**INPUT RECORDS:**
━━━━

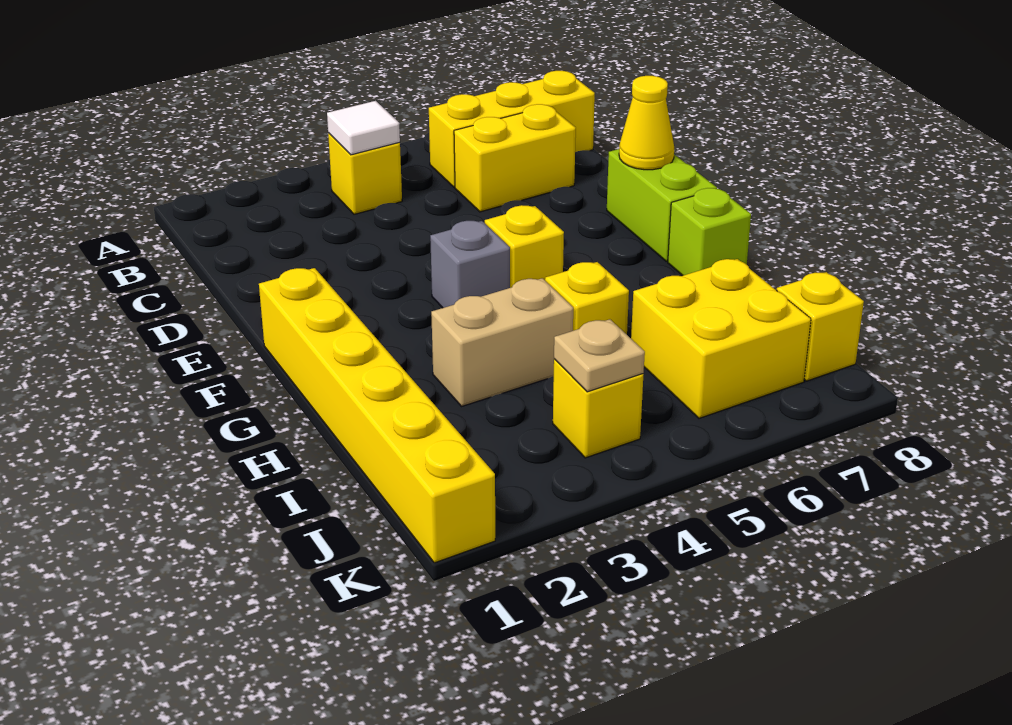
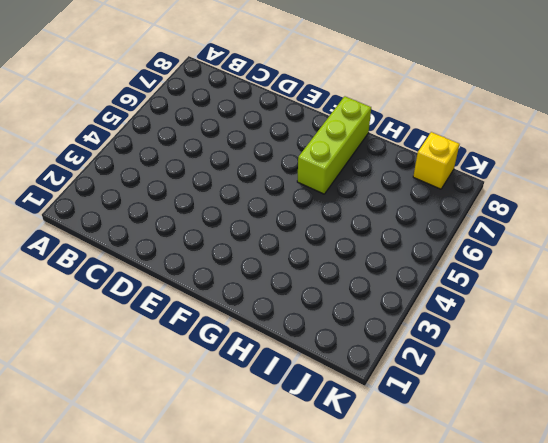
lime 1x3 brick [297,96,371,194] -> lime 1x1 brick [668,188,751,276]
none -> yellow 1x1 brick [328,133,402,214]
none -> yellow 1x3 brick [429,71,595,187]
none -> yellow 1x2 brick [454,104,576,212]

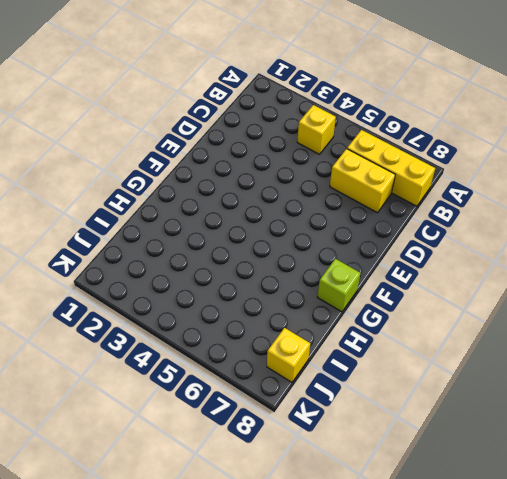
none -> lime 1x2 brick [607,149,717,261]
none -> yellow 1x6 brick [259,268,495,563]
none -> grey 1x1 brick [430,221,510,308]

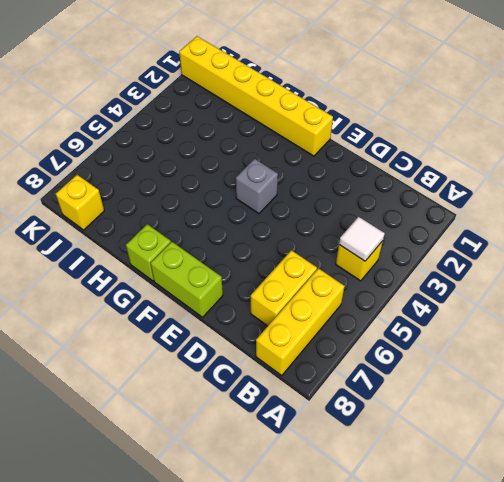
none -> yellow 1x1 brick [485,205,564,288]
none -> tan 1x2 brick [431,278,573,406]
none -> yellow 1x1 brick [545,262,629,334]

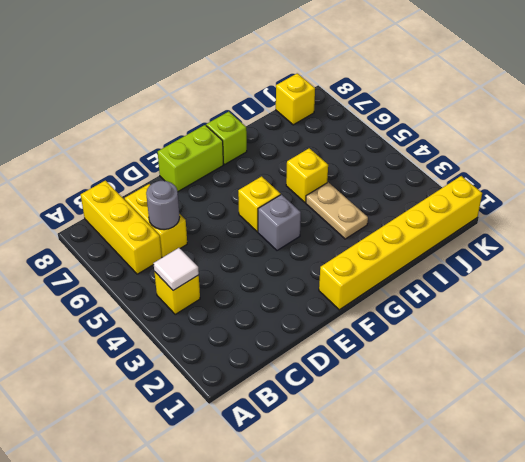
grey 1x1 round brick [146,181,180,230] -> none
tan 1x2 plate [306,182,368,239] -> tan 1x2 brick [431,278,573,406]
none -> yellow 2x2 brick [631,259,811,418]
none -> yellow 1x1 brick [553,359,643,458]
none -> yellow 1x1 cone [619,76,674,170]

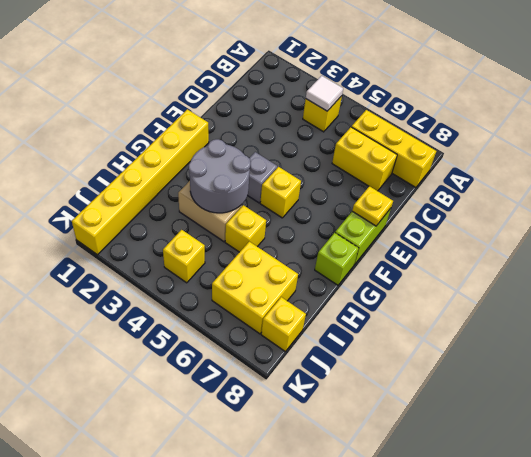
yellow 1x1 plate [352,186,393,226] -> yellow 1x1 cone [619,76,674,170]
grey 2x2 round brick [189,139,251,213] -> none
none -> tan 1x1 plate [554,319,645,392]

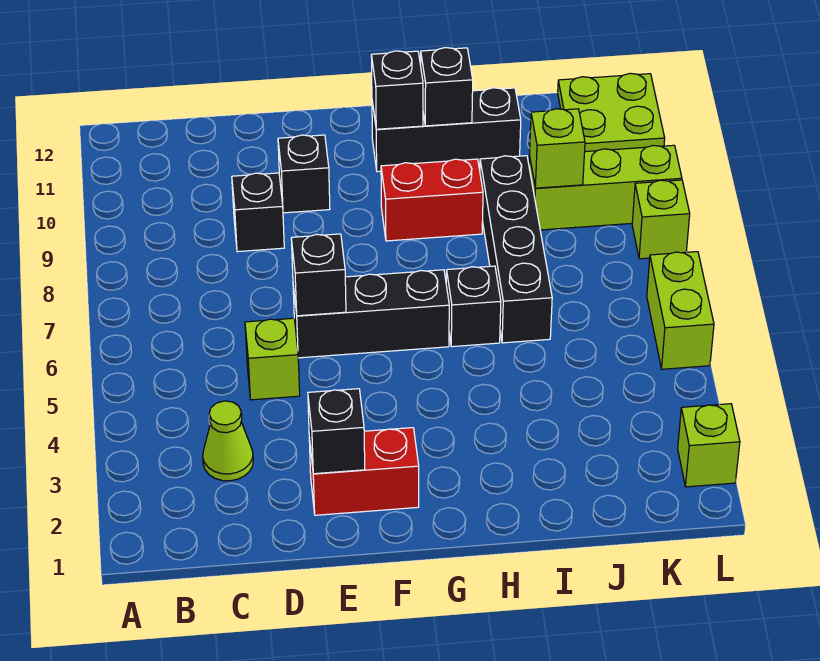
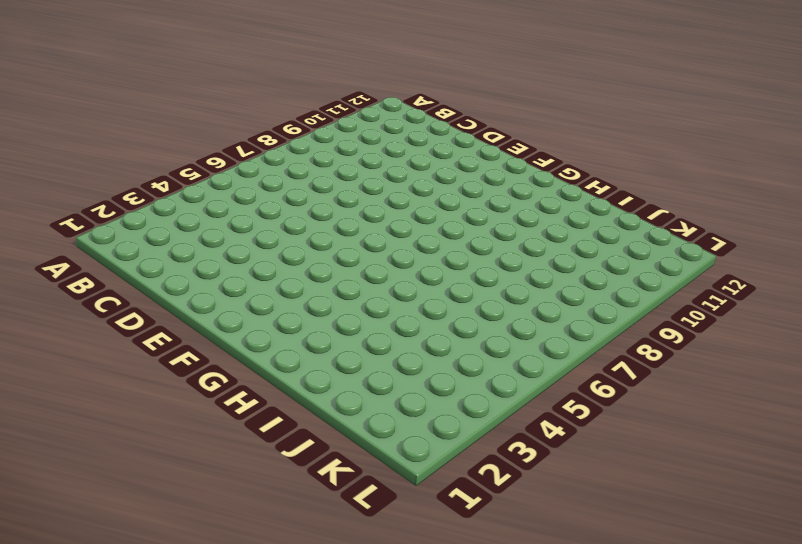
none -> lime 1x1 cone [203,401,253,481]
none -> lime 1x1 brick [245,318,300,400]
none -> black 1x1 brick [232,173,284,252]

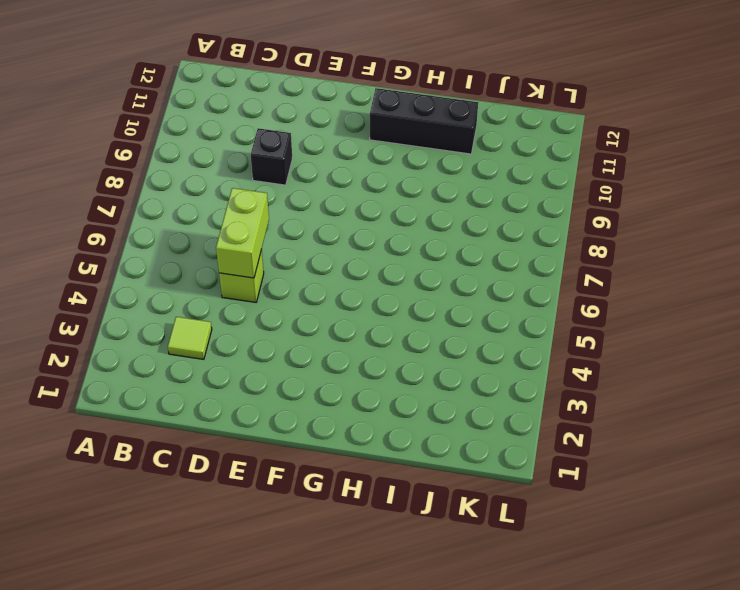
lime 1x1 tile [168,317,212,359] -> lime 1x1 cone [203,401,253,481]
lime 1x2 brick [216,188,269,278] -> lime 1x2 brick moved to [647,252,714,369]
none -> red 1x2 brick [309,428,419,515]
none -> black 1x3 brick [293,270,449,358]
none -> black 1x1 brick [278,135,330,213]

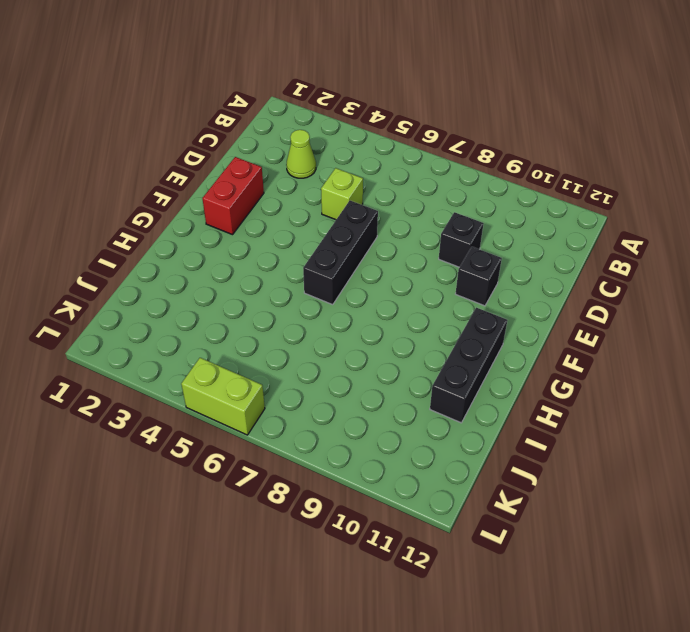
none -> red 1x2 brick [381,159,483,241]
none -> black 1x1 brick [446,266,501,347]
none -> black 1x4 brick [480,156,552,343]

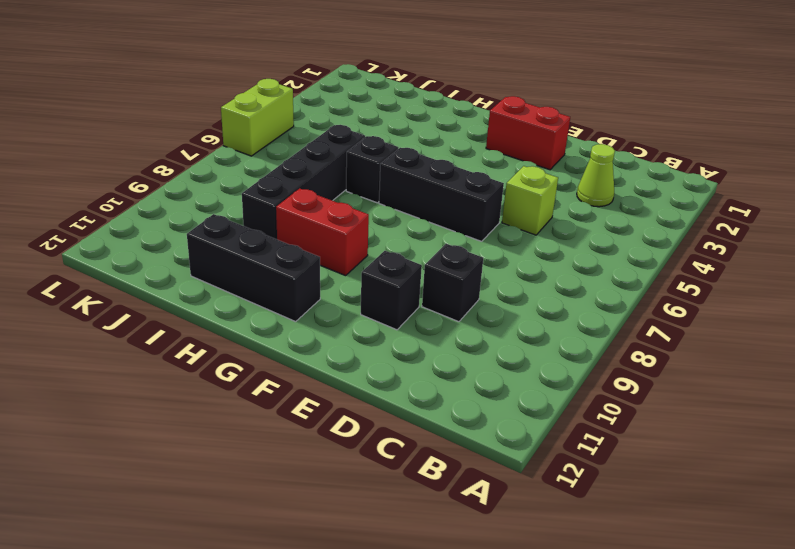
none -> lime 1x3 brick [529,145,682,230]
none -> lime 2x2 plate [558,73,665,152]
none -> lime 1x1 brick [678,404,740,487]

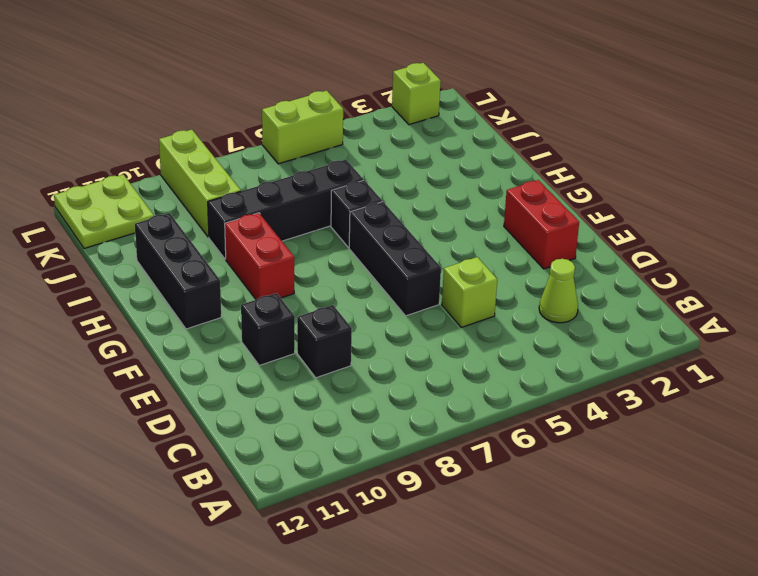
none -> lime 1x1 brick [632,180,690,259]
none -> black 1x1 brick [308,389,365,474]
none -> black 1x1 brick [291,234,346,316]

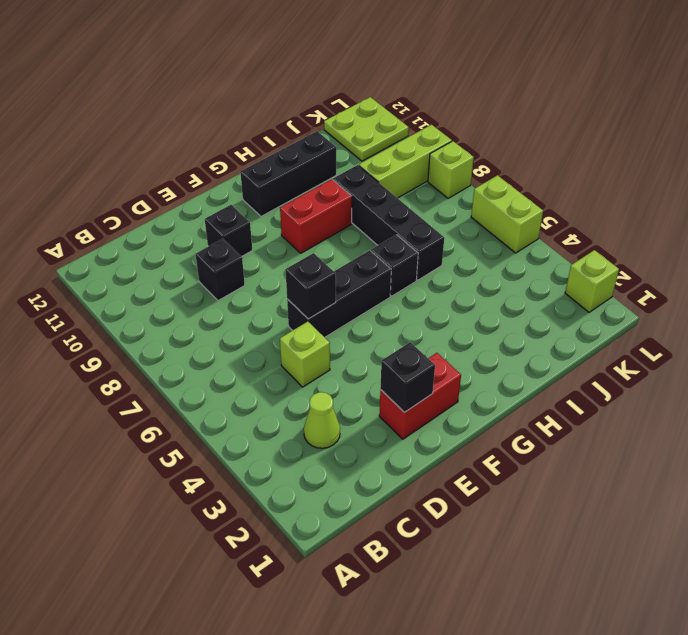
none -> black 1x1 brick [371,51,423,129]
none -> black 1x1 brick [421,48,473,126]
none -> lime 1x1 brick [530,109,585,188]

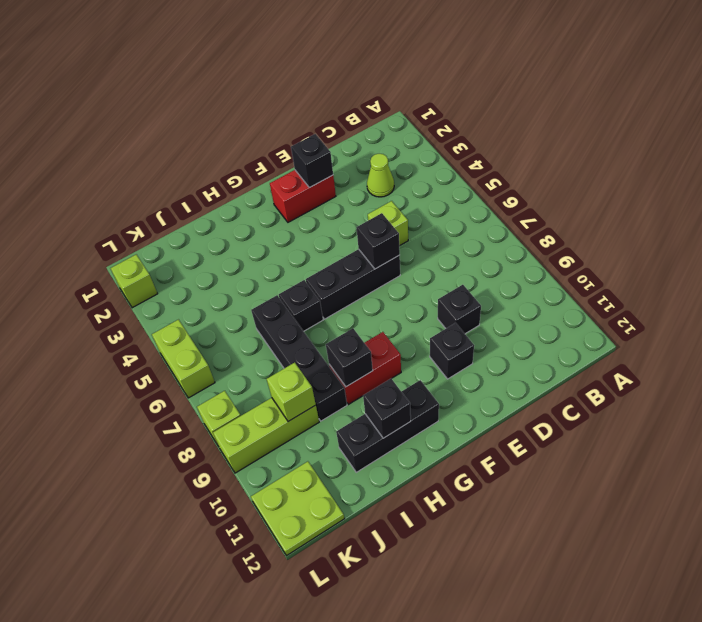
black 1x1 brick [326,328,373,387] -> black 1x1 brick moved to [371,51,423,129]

━━━━

**ACTION ITEM:**
Keep out the pictures, and copy exactly the lines from the one that contains "none -> yellow 2x2 brick [631,259,811,418]" through the final line of the records above, both ends included.

**COMPLETED EXERCISE:**
none -> yellow 2x2 brick [631,259,811,418]
none -> yellow 1x1 brick [553,359,643,458]
none -> yellow 1x1 cone [619,76,674,170]

yellow 1x1 plate [352,186,393,226] -> yellow 1x1 cone [619,76,674,170]
grey 2x2 round brick [189,139,251,213] -> none
none -> tan 1x1 plate [554,319,645,392]

none -> lime 1x1 cone [203,401,253,481]
none -> lime 1x1 brick [245,318,300,400]
none -> black 1x1 brick [232,173,284,252]

lime 1x1 tile [168,317,212,359] -> lime 1x1 cone [203,401,253,481]
lime 1x2 brick [216,188,269,278] -> lime 1x2 brick moved to [647,252,714,369]
none -> red 1x2 brick [309,428,419,515]
none -> black 1x3 brick [293,270,449,358]
none -> black 1x1 brick [278,135,330,213]

none -> red 1x2 brick [381,159,483,241]
none -> black 1x1 brick [446,266,501,347]
none -> black 1x4 brick [480,156,552,343]

none -> lime 1x3 brick [529,145,682,230]
none -> lime 2x2 plate [558,73,665,152]
none -> lime 1x1 brick [678,404,740,487]

none -> lime 1x1 brick [632,180,690,259]
none -> black 1x1 brick [308,389,365,474]
none -> black 1x1 brick [291,234,346,316]

none -> black 1x1 brick [371,51,423,129]
none -> black 1x1 brick [421,48,473,126]
none -> lime 1x1 brick [530,109,585,188]

black 1x1 brick [326,328,373,387] -> black 1x1 brick moved to [371,51,423,129]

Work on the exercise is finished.